**Work required**: For the material below, please count the lines containing "cone". Reply with the count alone.

**Supplied entries**:
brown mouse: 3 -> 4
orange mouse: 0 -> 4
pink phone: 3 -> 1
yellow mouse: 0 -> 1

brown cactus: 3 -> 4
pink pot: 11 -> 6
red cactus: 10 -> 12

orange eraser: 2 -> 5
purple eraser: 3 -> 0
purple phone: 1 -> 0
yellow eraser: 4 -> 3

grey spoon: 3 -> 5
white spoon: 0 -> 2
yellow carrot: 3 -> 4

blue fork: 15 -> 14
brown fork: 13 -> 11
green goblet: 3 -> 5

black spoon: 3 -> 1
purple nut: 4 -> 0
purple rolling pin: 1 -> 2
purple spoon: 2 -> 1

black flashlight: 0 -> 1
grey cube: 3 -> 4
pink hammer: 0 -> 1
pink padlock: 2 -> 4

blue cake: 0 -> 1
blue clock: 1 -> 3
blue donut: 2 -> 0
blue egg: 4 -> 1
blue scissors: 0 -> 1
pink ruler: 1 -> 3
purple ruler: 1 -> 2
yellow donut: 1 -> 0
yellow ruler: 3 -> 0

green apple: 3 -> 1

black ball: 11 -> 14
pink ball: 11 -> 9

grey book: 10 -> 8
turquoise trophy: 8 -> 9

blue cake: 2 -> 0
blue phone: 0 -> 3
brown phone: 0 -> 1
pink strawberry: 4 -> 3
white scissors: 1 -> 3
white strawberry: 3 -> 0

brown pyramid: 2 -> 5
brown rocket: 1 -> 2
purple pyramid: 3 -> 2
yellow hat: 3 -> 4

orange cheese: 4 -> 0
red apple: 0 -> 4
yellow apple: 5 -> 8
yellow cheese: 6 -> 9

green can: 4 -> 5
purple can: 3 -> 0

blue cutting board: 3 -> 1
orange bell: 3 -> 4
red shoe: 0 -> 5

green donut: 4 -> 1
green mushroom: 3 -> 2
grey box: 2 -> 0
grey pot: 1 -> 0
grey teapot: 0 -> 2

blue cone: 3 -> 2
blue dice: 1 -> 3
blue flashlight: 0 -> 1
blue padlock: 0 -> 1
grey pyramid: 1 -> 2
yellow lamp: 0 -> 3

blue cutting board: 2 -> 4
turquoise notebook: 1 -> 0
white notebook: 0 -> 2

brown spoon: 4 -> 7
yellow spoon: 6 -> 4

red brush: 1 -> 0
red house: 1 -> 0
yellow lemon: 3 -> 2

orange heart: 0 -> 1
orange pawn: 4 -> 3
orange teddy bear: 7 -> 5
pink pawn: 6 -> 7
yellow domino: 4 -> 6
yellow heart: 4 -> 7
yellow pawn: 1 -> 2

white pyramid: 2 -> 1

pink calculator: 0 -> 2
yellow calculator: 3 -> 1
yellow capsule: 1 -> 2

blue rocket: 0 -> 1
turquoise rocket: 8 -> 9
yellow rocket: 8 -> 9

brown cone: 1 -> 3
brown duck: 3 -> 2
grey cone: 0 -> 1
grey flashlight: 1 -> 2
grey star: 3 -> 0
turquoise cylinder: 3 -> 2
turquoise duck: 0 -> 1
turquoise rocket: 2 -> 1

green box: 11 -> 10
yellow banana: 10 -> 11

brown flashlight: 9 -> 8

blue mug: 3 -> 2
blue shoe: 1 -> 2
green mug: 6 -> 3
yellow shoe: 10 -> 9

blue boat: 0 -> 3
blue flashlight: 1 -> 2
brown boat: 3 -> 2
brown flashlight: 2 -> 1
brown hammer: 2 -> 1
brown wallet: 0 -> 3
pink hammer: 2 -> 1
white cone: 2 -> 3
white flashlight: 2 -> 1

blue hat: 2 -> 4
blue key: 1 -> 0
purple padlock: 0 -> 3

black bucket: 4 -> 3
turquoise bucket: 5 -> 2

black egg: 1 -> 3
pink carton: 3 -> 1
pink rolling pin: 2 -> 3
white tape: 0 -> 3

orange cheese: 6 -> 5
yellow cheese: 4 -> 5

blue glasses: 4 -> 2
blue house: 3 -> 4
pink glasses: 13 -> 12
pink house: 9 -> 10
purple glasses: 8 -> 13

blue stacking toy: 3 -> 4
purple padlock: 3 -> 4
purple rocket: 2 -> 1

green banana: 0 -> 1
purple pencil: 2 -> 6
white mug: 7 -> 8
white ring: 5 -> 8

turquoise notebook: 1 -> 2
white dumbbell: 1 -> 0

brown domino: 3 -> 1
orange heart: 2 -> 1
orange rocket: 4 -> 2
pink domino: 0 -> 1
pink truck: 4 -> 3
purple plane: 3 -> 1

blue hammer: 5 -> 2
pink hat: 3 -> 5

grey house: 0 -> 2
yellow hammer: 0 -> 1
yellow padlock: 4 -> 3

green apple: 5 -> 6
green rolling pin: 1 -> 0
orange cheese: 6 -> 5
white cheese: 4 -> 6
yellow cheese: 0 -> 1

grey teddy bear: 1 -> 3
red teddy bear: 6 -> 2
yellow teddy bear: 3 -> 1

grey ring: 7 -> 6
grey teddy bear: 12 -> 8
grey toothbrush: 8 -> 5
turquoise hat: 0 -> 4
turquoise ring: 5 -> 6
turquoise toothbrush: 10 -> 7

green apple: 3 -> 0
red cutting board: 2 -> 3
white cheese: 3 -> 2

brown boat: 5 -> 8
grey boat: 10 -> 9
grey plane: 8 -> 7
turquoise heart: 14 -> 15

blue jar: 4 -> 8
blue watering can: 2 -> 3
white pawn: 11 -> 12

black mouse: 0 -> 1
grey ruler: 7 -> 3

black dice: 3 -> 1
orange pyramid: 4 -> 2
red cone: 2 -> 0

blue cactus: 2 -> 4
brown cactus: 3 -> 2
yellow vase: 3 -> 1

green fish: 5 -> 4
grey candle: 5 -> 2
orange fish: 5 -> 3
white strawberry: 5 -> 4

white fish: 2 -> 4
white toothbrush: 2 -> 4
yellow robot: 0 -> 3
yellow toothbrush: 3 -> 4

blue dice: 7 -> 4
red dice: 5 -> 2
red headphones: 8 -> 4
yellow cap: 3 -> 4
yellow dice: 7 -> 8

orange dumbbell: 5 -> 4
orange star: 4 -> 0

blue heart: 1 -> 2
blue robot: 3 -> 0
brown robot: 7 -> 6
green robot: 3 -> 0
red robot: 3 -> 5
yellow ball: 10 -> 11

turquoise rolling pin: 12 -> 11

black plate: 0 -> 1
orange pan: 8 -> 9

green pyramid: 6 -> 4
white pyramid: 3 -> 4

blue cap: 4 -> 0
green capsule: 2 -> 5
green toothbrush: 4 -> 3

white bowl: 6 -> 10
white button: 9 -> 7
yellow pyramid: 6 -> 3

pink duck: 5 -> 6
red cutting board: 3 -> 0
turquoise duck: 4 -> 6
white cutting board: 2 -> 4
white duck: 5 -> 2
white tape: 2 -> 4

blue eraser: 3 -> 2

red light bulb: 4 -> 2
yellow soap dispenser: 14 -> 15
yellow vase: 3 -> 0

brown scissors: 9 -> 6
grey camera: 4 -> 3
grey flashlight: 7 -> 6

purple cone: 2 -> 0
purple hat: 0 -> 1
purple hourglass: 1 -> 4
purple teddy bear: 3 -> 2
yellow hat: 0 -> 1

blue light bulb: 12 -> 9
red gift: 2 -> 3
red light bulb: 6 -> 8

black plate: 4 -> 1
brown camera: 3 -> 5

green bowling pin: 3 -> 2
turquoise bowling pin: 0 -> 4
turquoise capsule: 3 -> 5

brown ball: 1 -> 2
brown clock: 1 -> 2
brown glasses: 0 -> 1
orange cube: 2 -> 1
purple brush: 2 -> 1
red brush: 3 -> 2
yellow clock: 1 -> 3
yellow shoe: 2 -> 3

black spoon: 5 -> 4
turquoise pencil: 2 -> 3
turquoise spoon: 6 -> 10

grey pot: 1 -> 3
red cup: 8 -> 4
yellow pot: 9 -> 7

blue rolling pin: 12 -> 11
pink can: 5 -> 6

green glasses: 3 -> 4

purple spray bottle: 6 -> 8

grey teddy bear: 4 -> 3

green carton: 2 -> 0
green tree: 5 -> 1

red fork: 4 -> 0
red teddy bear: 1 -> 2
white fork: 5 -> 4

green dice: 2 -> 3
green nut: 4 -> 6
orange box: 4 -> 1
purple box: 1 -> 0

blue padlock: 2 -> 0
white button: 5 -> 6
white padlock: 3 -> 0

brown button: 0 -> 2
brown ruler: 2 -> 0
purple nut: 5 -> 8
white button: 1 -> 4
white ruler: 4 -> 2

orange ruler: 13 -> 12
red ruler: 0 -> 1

**Exercise solution**: 6